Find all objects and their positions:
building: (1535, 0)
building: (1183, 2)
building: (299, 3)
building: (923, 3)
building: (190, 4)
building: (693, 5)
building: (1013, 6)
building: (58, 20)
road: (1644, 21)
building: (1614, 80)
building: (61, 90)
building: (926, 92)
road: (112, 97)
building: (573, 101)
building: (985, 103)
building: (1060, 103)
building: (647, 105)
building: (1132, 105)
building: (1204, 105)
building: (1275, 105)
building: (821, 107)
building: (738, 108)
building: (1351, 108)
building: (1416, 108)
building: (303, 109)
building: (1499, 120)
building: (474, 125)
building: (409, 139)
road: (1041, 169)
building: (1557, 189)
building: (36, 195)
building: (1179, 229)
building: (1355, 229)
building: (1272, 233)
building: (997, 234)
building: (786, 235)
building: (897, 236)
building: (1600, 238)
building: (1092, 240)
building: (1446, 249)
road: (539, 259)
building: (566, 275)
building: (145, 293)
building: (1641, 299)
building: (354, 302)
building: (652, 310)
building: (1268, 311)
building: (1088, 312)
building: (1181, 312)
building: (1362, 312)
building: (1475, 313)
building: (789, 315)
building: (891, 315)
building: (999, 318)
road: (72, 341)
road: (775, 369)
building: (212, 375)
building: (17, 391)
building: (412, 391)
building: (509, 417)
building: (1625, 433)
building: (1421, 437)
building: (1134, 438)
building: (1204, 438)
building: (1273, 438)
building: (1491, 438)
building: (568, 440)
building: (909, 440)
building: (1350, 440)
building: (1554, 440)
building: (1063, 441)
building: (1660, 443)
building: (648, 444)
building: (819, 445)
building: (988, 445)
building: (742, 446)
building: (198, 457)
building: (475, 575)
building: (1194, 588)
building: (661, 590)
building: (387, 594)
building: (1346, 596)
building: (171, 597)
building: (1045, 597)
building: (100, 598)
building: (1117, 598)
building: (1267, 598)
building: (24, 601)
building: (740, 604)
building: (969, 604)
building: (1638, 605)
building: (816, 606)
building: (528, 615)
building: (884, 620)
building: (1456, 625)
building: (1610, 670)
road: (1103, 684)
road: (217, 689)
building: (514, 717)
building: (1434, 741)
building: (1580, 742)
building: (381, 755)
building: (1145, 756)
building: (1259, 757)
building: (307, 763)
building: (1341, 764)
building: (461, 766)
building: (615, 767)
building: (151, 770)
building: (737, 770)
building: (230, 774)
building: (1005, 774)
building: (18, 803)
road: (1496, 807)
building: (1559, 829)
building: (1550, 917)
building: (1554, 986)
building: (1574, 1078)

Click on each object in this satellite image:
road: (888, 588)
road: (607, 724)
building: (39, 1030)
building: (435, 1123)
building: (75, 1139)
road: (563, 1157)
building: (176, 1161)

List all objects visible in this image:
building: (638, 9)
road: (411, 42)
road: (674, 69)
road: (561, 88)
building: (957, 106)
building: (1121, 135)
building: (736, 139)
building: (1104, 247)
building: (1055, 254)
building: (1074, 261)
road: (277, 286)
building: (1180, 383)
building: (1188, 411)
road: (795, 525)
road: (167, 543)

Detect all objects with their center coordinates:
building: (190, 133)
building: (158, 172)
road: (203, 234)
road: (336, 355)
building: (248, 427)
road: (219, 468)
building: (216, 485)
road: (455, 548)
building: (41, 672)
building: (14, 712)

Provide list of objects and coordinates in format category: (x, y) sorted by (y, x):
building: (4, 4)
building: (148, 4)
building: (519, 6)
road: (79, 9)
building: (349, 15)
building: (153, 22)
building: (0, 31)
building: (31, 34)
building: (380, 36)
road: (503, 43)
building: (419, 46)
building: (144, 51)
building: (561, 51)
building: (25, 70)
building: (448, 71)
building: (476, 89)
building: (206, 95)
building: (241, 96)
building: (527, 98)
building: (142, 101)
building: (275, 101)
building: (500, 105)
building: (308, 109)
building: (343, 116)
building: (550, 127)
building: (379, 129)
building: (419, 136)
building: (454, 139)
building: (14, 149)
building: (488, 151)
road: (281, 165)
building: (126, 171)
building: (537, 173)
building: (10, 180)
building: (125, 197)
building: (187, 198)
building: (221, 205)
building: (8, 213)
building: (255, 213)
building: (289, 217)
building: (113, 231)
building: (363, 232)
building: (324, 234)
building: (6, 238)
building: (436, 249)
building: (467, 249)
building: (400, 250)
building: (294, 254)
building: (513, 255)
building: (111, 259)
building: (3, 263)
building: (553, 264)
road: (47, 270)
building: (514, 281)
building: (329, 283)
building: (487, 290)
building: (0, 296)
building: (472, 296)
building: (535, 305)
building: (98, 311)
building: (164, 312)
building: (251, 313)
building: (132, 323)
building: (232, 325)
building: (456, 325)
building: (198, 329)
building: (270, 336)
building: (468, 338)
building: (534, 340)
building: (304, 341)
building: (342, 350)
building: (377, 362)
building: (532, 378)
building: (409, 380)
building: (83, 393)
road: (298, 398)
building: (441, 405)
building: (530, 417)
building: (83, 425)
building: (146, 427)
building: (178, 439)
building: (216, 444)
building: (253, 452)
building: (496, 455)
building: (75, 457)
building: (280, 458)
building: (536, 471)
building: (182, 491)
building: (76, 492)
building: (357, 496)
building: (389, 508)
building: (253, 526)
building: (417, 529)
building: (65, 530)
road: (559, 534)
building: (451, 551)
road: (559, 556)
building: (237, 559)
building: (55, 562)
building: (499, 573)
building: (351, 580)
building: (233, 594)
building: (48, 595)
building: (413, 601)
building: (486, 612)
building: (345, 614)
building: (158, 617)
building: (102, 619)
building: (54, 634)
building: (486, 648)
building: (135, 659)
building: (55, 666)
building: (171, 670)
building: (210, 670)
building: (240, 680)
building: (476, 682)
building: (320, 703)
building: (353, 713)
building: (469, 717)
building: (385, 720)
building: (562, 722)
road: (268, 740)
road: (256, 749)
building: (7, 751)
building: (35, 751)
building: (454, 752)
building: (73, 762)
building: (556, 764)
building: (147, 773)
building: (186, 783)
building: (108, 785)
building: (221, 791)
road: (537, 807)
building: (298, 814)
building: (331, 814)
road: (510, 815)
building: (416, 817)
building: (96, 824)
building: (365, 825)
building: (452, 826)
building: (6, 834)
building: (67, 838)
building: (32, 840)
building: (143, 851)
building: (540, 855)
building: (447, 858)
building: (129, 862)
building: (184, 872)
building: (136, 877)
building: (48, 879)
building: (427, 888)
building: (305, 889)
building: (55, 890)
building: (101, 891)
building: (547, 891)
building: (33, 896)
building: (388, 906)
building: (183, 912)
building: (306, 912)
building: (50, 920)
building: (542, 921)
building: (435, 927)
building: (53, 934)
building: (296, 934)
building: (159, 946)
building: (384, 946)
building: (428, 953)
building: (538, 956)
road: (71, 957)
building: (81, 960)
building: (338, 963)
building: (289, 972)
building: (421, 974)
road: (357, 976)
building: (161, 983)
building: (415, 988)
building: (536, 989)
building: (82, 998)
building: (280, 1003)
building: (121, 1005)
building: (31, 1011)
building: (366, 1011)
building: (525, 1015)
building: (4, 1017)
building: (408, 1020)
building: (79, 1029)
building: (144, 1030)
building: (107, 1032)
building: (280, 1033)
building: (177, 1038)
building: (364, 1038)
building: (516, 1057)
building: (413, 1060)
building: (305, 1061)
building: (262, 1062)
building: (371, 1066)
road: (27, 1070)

§ §

→ Directions
Show every line from the entries that includes the word "image".

→ Solution for this exercise
Click on each object in this satellite image:
List all objects visible in this image:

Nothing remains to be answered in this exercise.